→ **INPUT RECORDS**
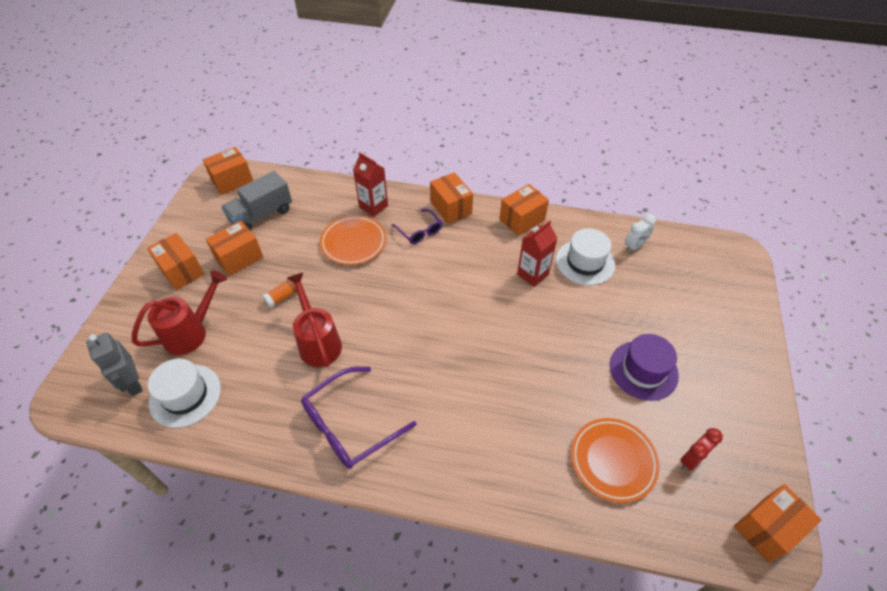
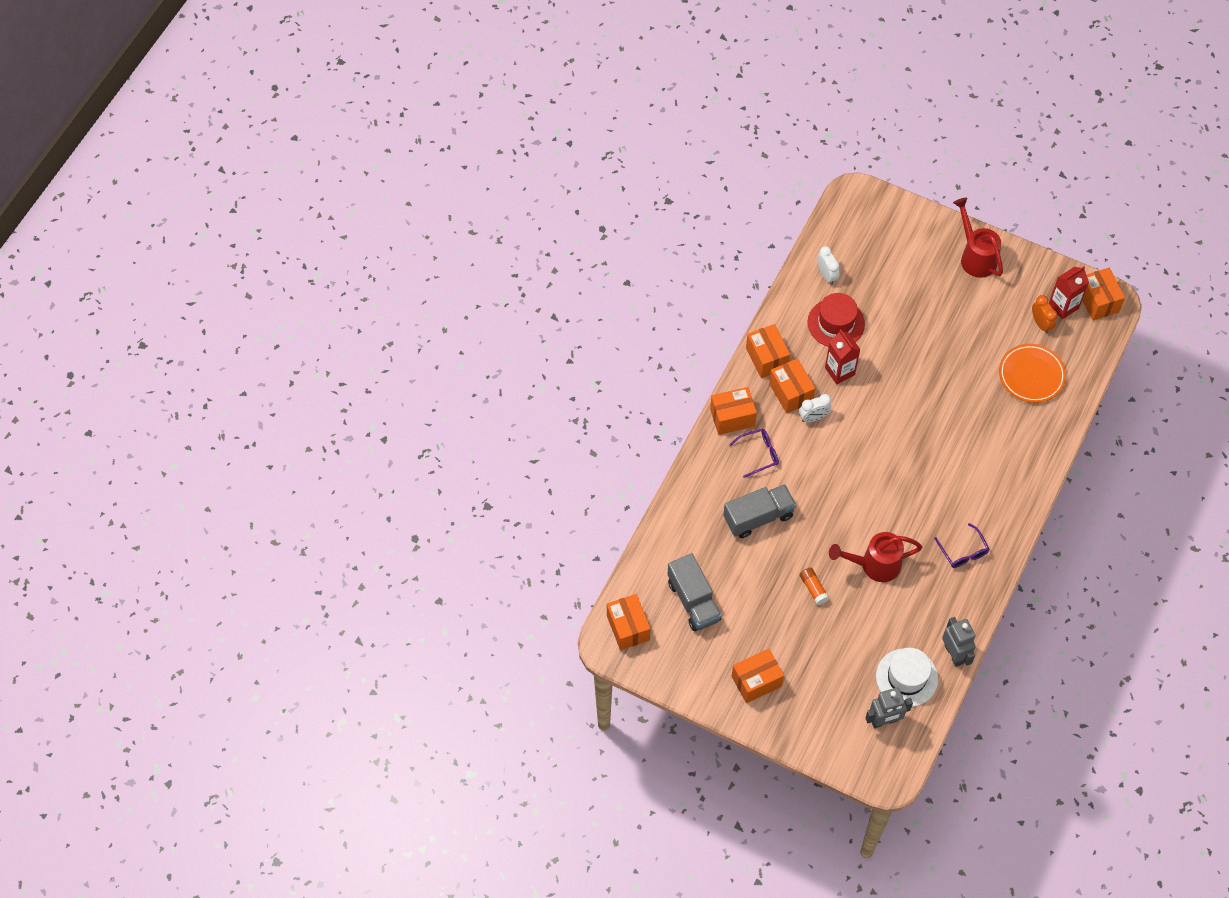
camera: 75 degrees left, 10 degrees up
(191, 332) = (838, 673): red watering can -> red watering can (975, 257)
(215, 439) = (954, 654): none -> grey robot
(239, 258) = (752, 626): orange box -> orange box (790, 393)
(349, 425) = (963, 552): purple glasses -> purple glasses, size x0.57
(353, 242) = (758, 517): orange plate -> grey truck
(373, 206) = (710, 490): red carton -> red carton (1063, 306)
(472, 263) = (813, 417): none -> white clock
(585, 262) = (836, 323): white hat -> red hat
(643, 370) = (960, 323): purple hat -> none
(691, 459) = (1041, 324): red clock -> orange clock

→ **THE PROBLEM**
Beginning with the line that holds "(353, 242) = (758, 517): orange" and ending with the last line of the data, copy each line exactly and add nothing.

→ **EXPECTED ANSWER**
(353, 242) = (758, 517): orange plate -> grey truck
(373, 206) = (710, 490): red carton -> red carton (1063, 306)
(472, 263) = (813, 417): none -> white clock
(585, 262) = (836, 323): white hat -> red hat
(643, 370) = (960, 323): purple hat -> none
(691, 459) = (1041, 324): red clock -> orange clock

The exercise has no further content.